Task brief: Each line of the data holding "moved" should be found and copied.

Data:
+ + +
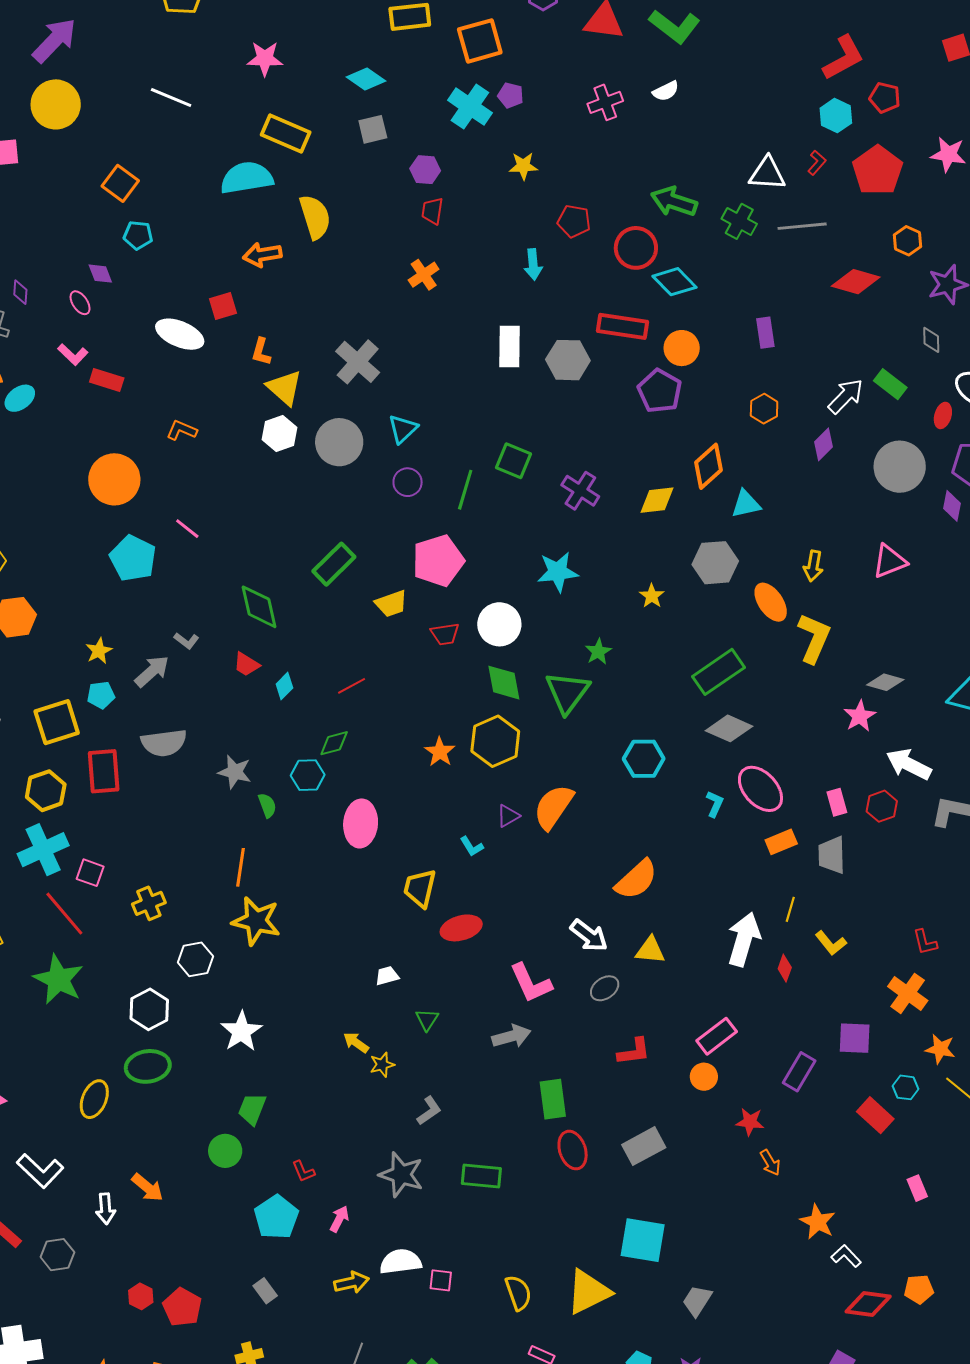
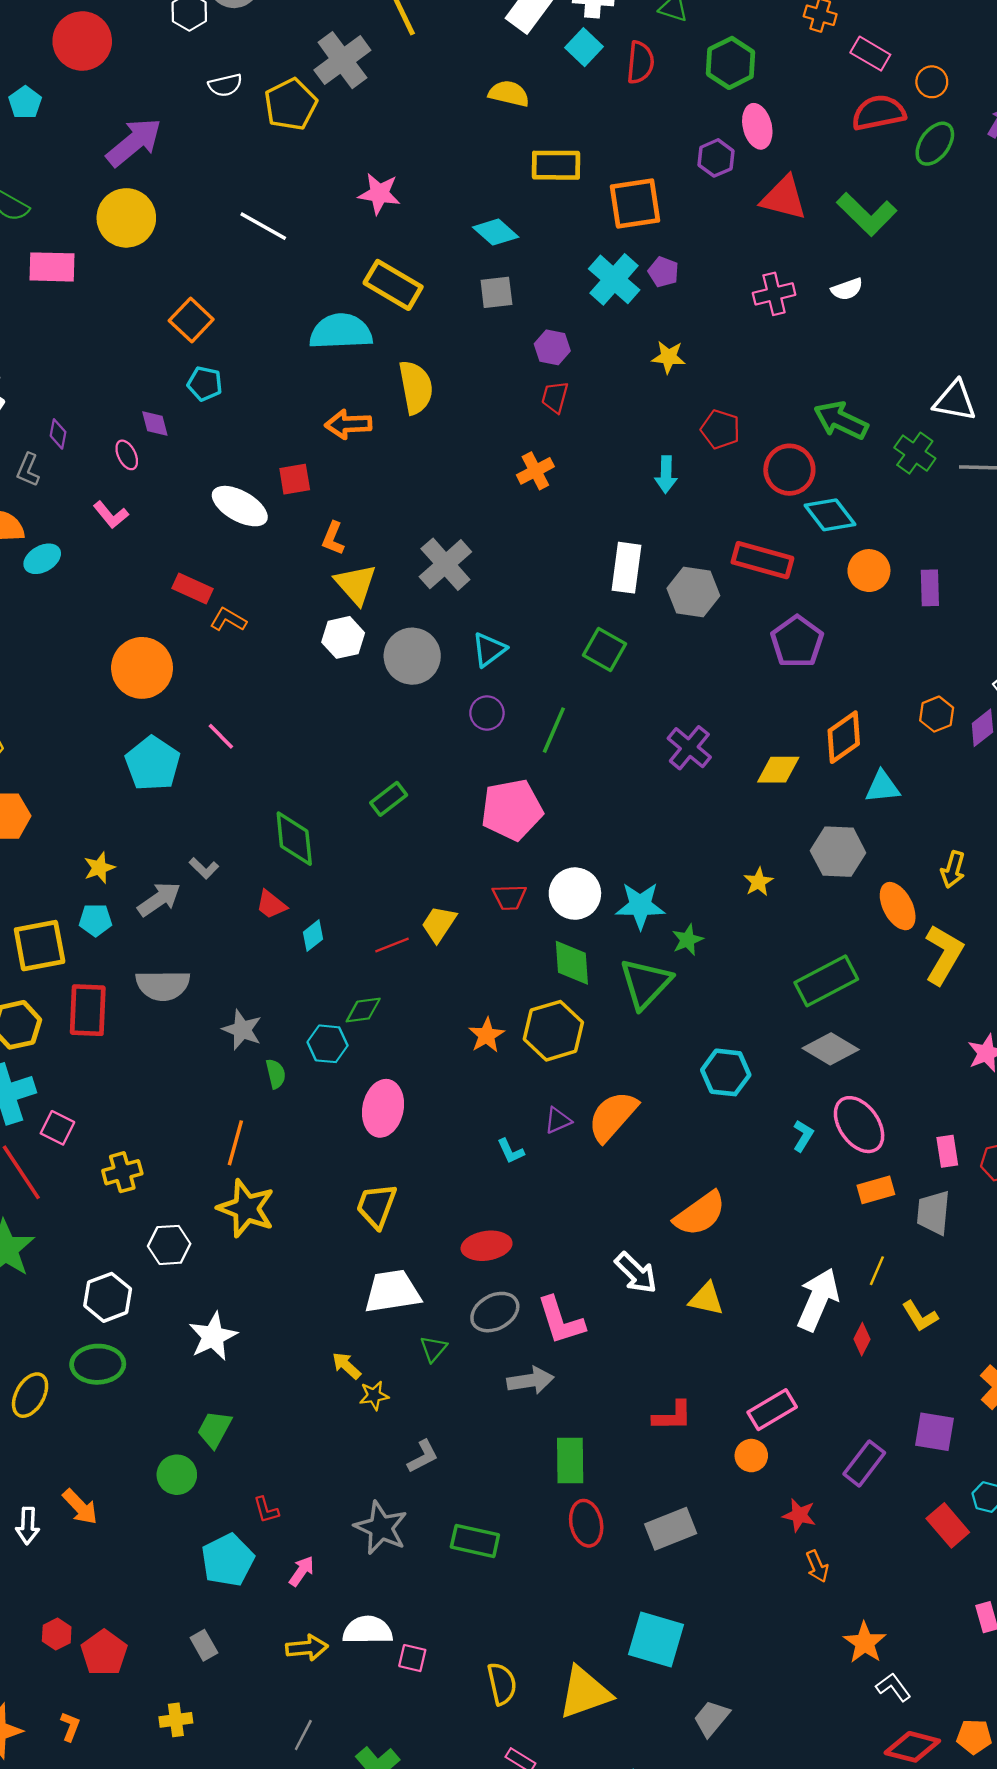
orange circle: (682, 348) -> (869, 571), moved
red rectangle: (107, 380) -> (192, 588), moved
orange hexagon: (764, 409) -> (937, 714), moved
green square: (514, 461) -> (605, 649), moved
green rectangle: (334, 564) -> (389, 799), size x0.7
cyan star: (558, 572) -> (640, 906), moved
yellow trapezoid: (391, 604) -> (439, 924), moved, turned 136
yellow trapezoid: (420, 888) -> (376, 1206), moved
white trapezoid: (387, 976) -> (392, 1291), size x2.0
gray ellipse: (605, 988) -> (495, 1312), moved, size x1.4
+ + +
Reply:
orange circle: (682, 348) -> (869, 571), moved
red rectangle: (107, 380) -> (192, 588), moved
orange hexagon: (764, 409) -> (937, 714), moved
green square: (514, 461) -> (605, 649), moved
cyan star: (558, 572) -> (640, 906), moved
yellow trapezoid: (391, 604) -> (439, 924), moved, turned 136
yellow trapezoid: (420, 888) -> (376, 1206), moved
gray ellipse: (605, 988) -> (495, 1312), moved, size x1.4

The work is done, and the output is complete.